» **WORK INSTRUCTIONS**
Each record needs to be transcribed exactly.

» **Coordinate-based change listings**

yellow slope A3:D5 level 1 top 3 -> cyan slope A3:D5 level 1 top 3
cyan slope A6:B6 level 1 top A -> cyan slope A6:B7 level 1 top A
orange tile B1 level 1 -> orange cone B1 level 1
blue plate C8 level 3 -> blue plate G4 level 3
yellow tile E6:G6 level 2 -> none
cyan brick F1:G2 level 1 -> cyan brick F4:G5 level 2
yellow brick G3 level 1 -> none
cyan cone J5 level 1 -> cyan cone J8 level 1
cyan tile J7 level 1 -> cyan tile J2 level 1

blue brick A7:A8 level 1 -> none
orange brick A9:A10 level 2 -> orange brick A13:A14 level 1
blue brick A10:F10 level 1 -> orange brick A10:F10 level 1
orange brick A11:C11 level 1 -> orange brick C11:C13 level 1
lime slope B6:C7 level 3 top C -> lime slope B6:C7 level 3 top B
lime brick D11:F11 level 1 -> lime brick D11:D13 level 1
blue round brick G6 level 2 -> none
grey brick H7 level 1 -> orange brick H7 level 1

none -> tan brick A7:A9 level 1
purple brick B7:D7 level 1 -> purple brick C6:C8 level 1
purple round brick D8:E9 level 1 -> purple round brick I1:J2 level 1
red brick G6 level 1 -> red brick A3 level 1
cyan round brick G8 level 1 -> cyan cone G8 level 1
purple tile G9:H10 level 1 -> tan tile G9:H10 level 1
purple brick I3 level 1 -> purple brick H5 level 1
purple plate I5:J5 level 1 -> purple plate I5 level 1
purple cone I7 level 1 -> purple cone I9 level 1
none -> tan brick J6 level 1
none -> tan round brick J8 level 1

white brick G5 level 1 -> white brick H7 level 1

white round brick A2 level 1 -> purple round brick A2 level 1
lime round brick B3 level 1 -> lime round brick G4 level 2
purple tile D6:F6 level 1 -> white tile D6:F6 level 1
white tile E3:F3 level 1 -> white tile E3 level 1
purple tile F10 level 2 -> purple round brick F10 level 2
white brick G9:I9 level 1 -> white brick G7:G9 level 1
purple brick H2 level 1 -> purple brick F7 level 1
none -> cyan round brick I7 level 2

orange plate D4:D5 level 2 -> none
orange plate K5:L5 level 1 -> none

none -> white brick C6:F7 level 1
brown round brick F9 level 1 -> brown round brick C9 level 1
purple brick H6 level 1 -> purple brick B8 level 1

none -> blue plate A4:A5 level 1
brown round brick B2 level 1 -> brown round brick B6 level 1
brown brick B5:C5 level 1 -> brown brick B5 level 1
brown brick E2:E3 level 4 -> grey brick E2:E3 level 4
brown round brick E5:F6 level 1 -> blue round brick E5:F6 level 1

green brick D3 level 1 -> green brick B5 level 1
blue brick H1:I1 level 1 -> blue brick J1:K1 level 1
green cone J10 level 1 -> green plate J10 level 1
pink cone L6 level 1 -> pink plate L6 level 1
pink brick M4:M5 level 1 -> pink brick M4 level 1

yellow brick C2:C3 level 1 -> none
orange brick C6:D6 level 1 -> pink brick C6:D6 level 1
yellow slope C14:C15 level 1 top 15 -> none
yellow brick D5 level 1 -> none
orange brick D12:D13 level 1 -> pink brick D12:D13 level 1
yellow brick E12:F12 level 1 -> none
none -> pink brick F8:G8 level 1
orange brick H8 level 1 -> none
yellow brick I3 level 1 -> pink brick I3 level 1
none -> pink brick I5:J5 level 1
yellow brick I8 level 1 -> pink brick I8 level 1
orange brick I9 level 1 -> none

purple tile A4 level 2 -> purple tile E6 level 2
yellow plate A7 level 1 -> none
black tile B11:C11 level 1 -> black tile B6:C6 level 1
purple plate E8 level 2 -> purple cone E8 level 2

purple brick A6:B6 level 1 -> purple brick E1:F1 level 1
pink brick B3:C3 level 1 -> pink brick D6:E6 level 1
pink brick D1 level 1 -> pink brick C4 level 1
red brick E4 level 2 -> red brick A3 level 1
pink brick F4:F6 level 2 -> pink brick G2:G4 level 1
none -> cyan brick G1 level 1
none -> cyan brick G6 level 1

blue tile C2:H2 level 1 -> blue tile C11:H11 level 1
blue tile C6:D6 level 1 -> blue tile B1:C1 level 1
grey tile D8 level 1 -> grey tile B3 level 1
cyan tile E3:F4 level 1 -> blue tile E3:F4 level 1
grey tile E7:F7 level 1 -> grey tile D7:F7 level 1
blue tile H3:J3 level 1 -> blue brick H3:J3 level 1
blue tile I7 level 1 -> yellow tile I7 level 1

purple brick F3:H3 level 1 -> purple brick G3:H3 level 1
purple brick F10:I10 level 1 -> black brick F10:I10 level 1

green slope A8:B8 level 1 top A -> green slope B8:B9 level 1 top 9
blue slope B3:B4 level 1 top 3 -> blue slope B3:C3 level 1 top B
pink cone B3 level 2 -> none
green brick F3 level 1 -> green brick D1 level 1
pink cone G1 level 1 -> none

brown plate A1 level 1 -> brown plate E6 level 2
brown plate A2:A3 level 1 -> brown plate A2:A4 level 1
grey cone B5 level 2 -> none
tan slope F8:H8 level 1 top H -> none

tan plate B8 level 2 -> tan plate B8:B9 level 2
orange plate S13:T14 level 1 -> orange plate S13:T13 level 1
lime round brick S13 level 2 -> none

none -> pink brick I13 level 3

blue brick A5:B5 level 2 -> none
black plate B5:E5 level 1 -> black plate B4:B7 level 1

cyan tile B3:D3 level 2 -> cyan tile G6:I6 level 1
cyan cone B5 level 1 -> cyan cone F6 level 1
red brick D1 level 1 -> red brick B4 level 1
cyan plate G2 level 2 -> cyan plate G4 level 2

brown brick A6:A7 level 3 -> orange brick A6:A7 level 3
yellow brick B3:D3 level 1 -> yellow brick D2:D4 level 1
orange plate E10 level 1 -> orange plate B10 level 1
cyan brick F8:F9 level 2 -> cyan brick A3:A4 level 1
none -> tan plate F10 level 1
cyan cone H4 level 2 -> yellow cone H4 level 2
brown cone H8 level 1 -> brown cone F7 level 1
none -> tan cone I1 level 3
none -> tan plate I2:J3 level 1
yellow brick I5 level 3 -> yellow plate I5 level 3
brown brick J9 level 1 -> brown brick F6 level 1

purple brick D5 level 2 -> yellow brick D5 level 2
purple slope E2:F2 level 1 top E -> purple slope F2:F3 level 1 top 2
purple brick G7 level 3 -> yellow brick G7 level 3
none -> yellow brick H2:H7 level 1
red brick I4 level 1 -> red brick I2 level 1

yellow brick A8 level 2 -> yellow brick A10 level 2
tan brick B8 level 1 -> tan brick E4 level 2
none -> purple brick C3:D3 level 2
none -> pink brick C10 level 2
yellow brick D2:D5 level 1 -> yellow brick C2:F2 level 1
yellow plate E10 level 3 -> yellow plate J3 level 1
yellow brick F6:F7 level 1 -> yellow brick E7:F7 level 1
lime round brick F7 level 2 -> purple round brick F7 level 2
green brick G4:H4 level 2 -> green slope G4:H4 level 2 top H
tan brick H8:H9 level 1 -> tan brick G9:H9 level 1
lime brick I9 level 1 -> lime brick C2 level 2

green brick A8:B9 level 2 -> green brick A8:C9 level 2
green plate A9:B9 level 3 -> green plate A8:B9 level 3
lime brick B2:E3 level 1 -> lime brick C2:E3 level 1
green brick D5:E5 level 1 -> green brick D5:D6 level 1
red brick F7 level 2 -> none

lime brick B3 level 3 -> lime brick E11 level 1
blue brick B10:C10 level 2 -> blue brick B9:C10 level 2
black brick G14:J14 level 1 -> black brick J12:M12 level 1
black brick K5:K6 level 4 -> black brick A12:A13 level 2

» **EXERCISE SOLUTION**
yellow slope A3:D5 level 1 top 3 -> cyan slope A3:D5 level 1 top 3
cyan slope A6:B6 level 1 top A -> cyan slope A6:B7 level 1 top A
orange tile B1 level 1 -> orange cone B1 level 1
blue plate C8 level 3 -> blue plate G4 level 3
yellow tile E6:G6 level 2 -> none
cyan brick F1:G2 level 1 -> cyan brick F4:G5 level 2
yellow brick G3 level 1 -> none
cyan cone J5 level 1 -> cyan cone J8 level 1
cyan tile J7 level 1 -> cyan tile J2 level 1

blue brick A7:A8 level 1 -> none
orange brick A9:A10 level 2 -> orange brick A13:A14 level 1
blue brick A10:F10 level 1 -> orange brick A10:F10 level 1
orange brick A11:C11 level 1 -> orange brick C11:C13 level 1
lime slope B6:C7 level 3 top C -> lime slope B6:C7 level 3 top B
lime brick D11:F11 level 1 -> lime brick D11:D13 level 1
blue round brick G6 level 2 -> none
grey brick H7 level 1 -> orange brick H7 level 1

none -> tan brick A7:A9 level 1
purple brick B7:D7 level 1 -> purple brick C6:C8 level 1
purple round brick D8:E9 level 1 -> purple round brick I1:J2 level 1
red brick G6 level 1 -> red brick A3 level 1
cyan round brick G8 level 1 -> cyan cone G8 level 1
purple tile G9:H10 level 1 -> tan tile G9:H10 level 1
purple brick I3 level 1 -> purple brick H5 level 1
purple plate I5:J5 level 1 -> purple plate I5 level 1
purple cone I7 level 1 -> purple cone I9 level 1
none -> tan brick J6 level 1
none -> tan round brick J8 level 1

white brick G5 level 1 -> white brick H7 level 1

white round brick A2 level 1 -> purple round brick A2 level 1
lime round brick B3 level 1 -> lime round brick G4 level 2
purple tile D6:F6 level 1 -> white tile D6:F6 level 1
white tile E3:F3 level 1 -> white tile E3 level 1
purple tile F10 level 2 -> purple round brick F10 level 2
white brick G9:I9 level 1 -> white brick G7:G9 level 1
purple brick H2 level 1 -> purple brick F7 level 1
none -> cyan round brick I7 level 2

orange plate D4:D5 level 2 -> none
orange plate K5:L5 level 1 -> none

none -> white brick C6:F7 level 1
brown round brick F9 level 1 -> brown round brick C9 level 1
purple brick H6 level 1 -> purple brick B8 level 1

none -> blue plate A4:A5 level 1
brown round brick B2 level 1 -> brown round brick B6 level 1
brown brick B5:C5 level 1 -> brown brick B5 level 1
brown brick E2:E3 level 4 -> grey brick E2:E3 level 4
brown round brick E5:F6 level 1 -> blue round brick E5:F6 level 1

green brick D3 level 1 -> green brick B5 level 1
blue brick H1:I1 level 1 -> blue brick J1:K1 level 1
green cone J10 level 1 -> green plate J10 level 1
pink cone L6 level 1 -> pink plate L6 level 1
pink brick M4:M5 level 1 -> pink brick M4 level 1

yellow brick C2:C3 level 1 -> none
orange brick C6:D6 level 1 -> pink brick C6:D6 level 1
yellow slope C14:C15 level 1 top 15 -> none
yellow brick D5 level 1 -> none
orange brick D12:D13 level 1 -> pink brick D12:D13 level 1
yellow brick E12:F12 level 1 -> none
none -> pink brick F8:G8 level 1
orange brick H8 level 1 -> none
yellow brick I3 level 1 -> pink brick I3 level 1
none -> pink brick I5:J5 level 1
yellow brick I8 level 1 -> pink brick I8 level 1
orange brick I9 level 1 -> none

purple tile A4 level 2 -> purple tile E6 level 2
yellow plate A7 level 1 -> none
black tile B11:C11 level 1 -> black tile B6:C6 level 1
purple plate E8 level 2 -> purple cone E8 level 2

purple brick A6:B6 level 1 -> purple brick E1:F1 level 1
pink brick B3:C3 level 1 -> pink brick D6:E6 level 1
pink brick D1 level 1 -> pink brick C4 level 1
red brick E4 level 2 -> red brick A3 level 1
pink brick F4:F6 level 2 -> pink brick G2:G4 level 1
none -> cyan brick G1 level 1
none -> cyan brick G6 level 1

blue tile C2:H2 level 1 -> blue tile C11:H11 level 1
blue tile C6:D6 level 1 -> blue tile B1:C1 level 1
grey tile D8 level 1 -> grey tile B3 level 1
cyan tile E3:F4 level 1 -> blue tile E3:F4 level 1
grey tile E7:F7 level 1 -> grey tile D7:F7 level 1
blue tile H3:J3 level 1 -> blue brick H3:J3 level 1
blue tile I7 level 1 -> yellow tile I7 level 1

purple brick F3:H3 level 1 -> purple brick G3:H3 level 1
purple brick F10:I10 level 1 -> black brick F10:I10 level 1

green slope A8:B8 level 1 top A -> green slope B8:B9 level 1 top 9
blue slope B3:B4 level 1 top 3 -> blue slope B3:C3 level 1 top B
pink cone B3 level 2 -> none
green brick F3 level 1 -> green brick D1 level 1
pink cone G1 level 1 -> none

brown plate A1 level 1 -> brown plate E6 level 2
brown plate A2:A3 level 1 -> brown plate A2:A4 level 1
grey cone B5 level 2 -> none
tan slope F8:H8 level 1 top H -> none

tan plate B8 level 2 -> tan plate B8:B9 level 2
orange plate S13:T14 level 1 -> orange plate S13:T13 level 1
lime round brick S13 level 2 -> none

none -> pink brick I13 level 3

blue brick A5:B5 level 2 -> none
black plate B5:E5 level 1 -> black plate B4:B7 level 1

cyan tile B3:D3 level 2 -> cyan tile G6:I6 level 1
cyan cone B5 level 1 -> cyan cone F6 level 1
red brick D1 level 1 -> red brick B4 level 1
cyan plate G2 level 2 -> cyan plate G4 level 2

brown brick A6:A7 level 3 -> orange brick A6:A7 level 3
yellow brick B3:D3 level 1 -> yellow brick D2:D4 level 1
orange plate E10 level 1 -> orange plate B10 level 1
cyan brick F8:F9 level 2 -> cyan brick A3:A4 level 1
none -> tan plate F10 level 1
cyan cone H4 level 2 -> yellow cone H4 level 2
brown cone H8 level 1 -> brown cone F7 level 1
none -> tan cone I1 level 3
none -> tan plate I2:J3 level 1
yellow brick I5 level 3 -> yellow plate I5 level 3
brown brick J9 level 1 -> brown brick F6 level 1

purple brick D5 level 2 -> yellow brick D5 level 2
purple slope E2:F2 level 1 top E -> purple slope F2:F3 level 1 top 2
purple brick G7 level 3 -> yellow brick G7 level 3
none -> yellow brick H2:H7 level 1
red brick I4 level 1 -> red brick I2 level 1

yellow brick A8 level 2 -> yellow brick A10 level 2
tan brick B8 level 1 -> tan brick E4 level 2
none -> purple brick C3:D3 level 2
none -> pink brick C10 level 2
yellow brick D2:D5 level 1 -> yellow brick C2:F2 level 1
yellow plate E10 level 3 -> yellow plate J3 level 1
yellow brick F6:F7 level 1 -> yellow brick E7:F7 level 1
lime round brick F7 level 2 -> purple round brick F7 level 2
green brick G4:H4 level 2 -> green slope G4:H4 level 2 top H
tan brick H8:H9 level 1 -> tan brick G9:H9 level 1
lime brick I9 level 1 -> lime brick C2 level 2

green brick A8:B9 level 2 -> green brick A8:C9 level 2
green plate A9:B9 level 3 -> green plate A8:B9 level 3
lime brick B2:E3 level 1 -> lime brick C2:E3 level 1
green brick D5:E5 level 1 -> green brick D5:D6 level 1
red brick F7 level 2 -> none

lime brick B3 level 3 -> lime brick E11 level 1
blue brick B10:C10 level 2 -> blue brick B9:C10 level 2
black brick G14:J14 level 1 -> black brick J12:M12 level 1
black brick K5:K6 level 4 -> black brick A12:A13 level 2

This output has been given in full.